About this exercise = Please return all records verbatim, no pictures.

Study material =
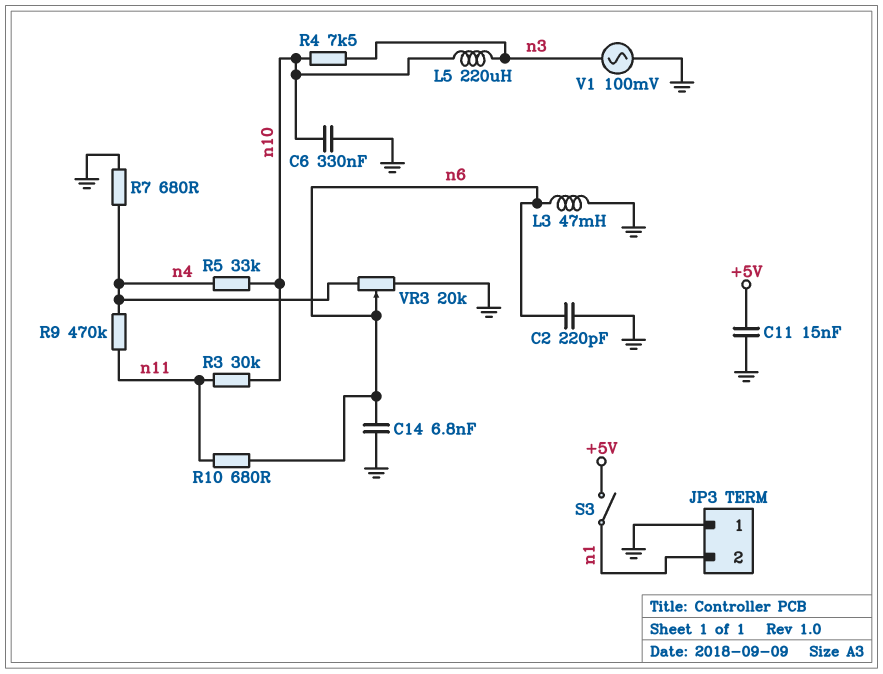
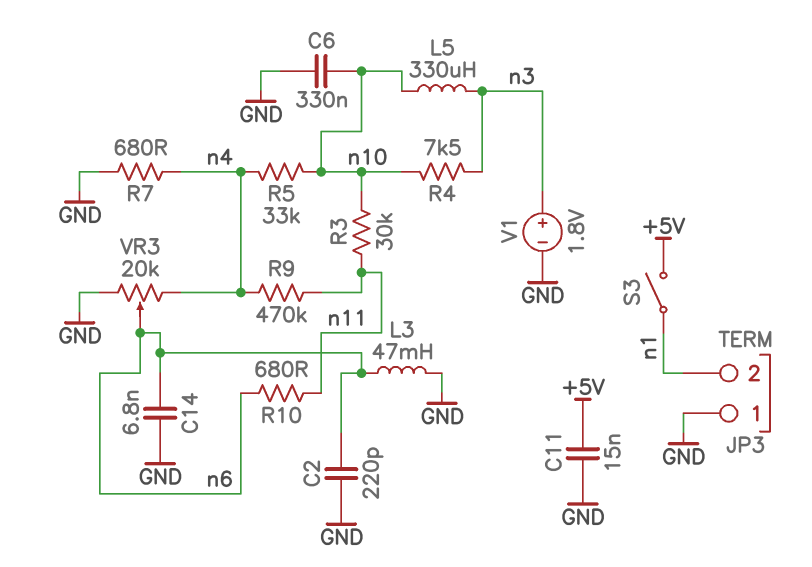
L5: 220uH (n3, n10) -> 330uH (n3, n10)
V1: AC 100mV (GND, n3) -> 1.8V (plus n3, minus GND)

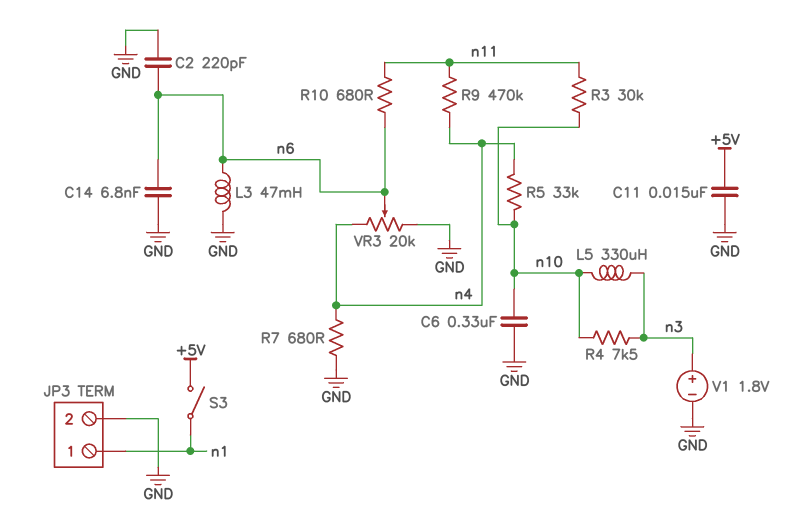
JP3 pin 1: GND -> n1
JP3 pin 2: n1 -> GND

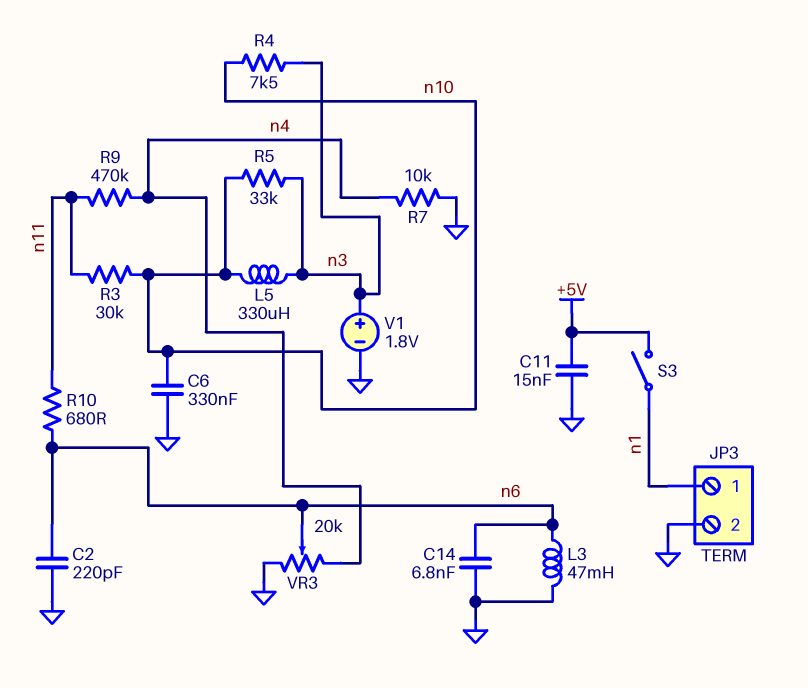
R5: 33k (n4, n10) -> 33k (n3, n10)
R7: 680 (GND, n4) -> 10k (GND, n4)

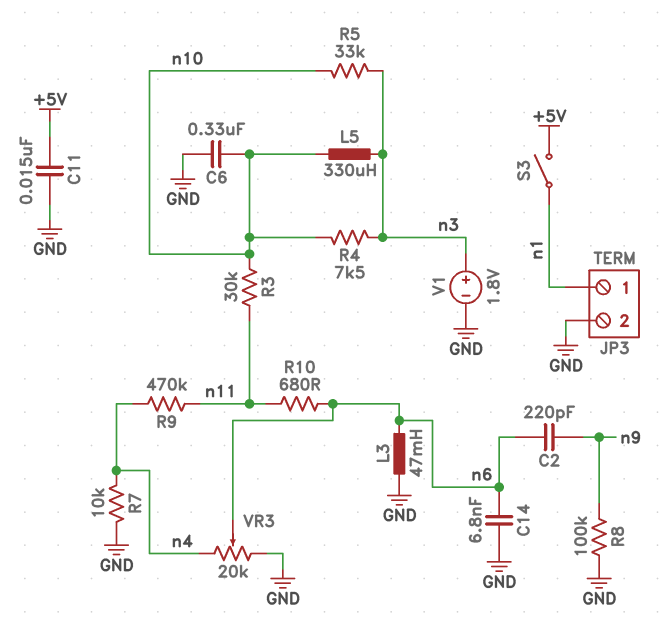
C2: 220pF (GND, n6) -> 220pF (n6, n9)
R8: none -> 100k (GND, n9)

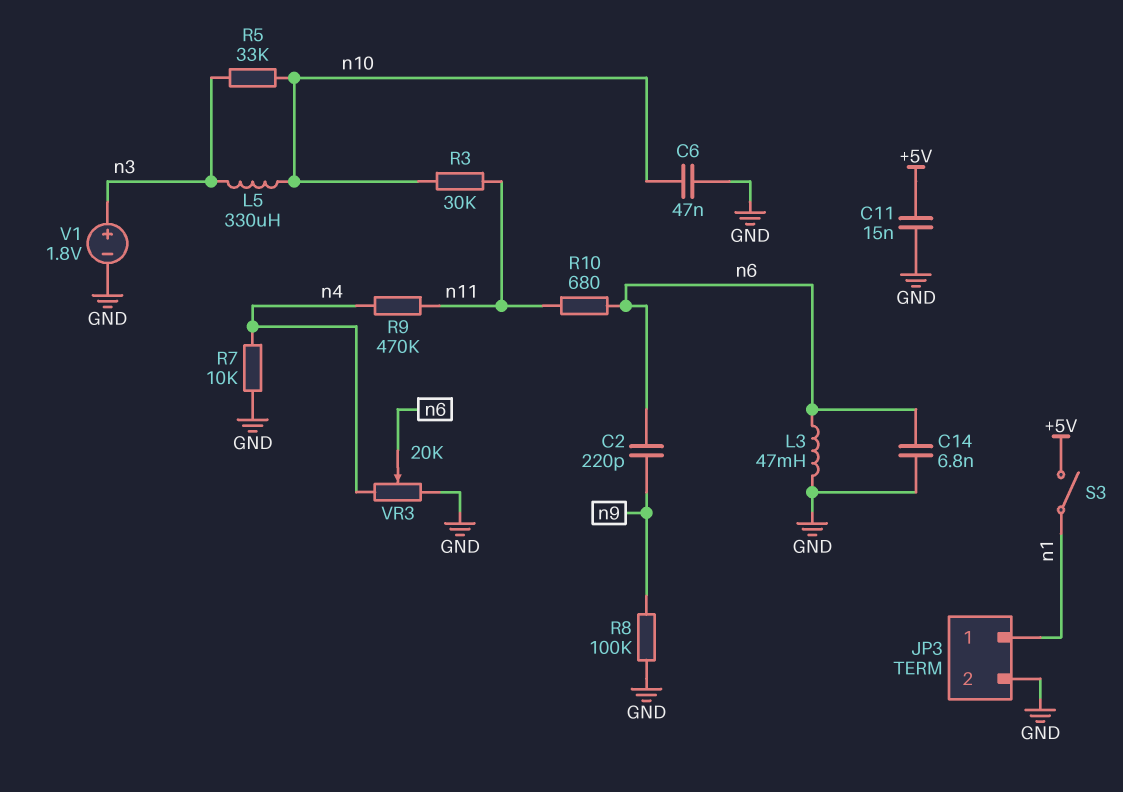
C6: 330nF (GND, n10) -> 47nF (GND, n10)
R4: 7.5k (n3, n10) -> none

Written response =
L5: 220uH (n3, n10) -> 330uH (n3, n10)
V1: AC 100mV (GND, n3) -> 1.8V (plus n3, minus GND)

JP3 pin 1: GND -> n1
JP3 pin 2: n1 -> GND

R5: 33k (n4, n10) -> 33k (n3, n10)
R7: 680 (GND, n4) -> 10k (GND, n4)

C2: 220pF (GND, n6) -> 220pF (n6, n9)
R8: none -> 100k (GND, n9)

C6: 330nF (GND, n10) -> 47nF (GND, n10)
R4: 7.5k (n3, n10) -> none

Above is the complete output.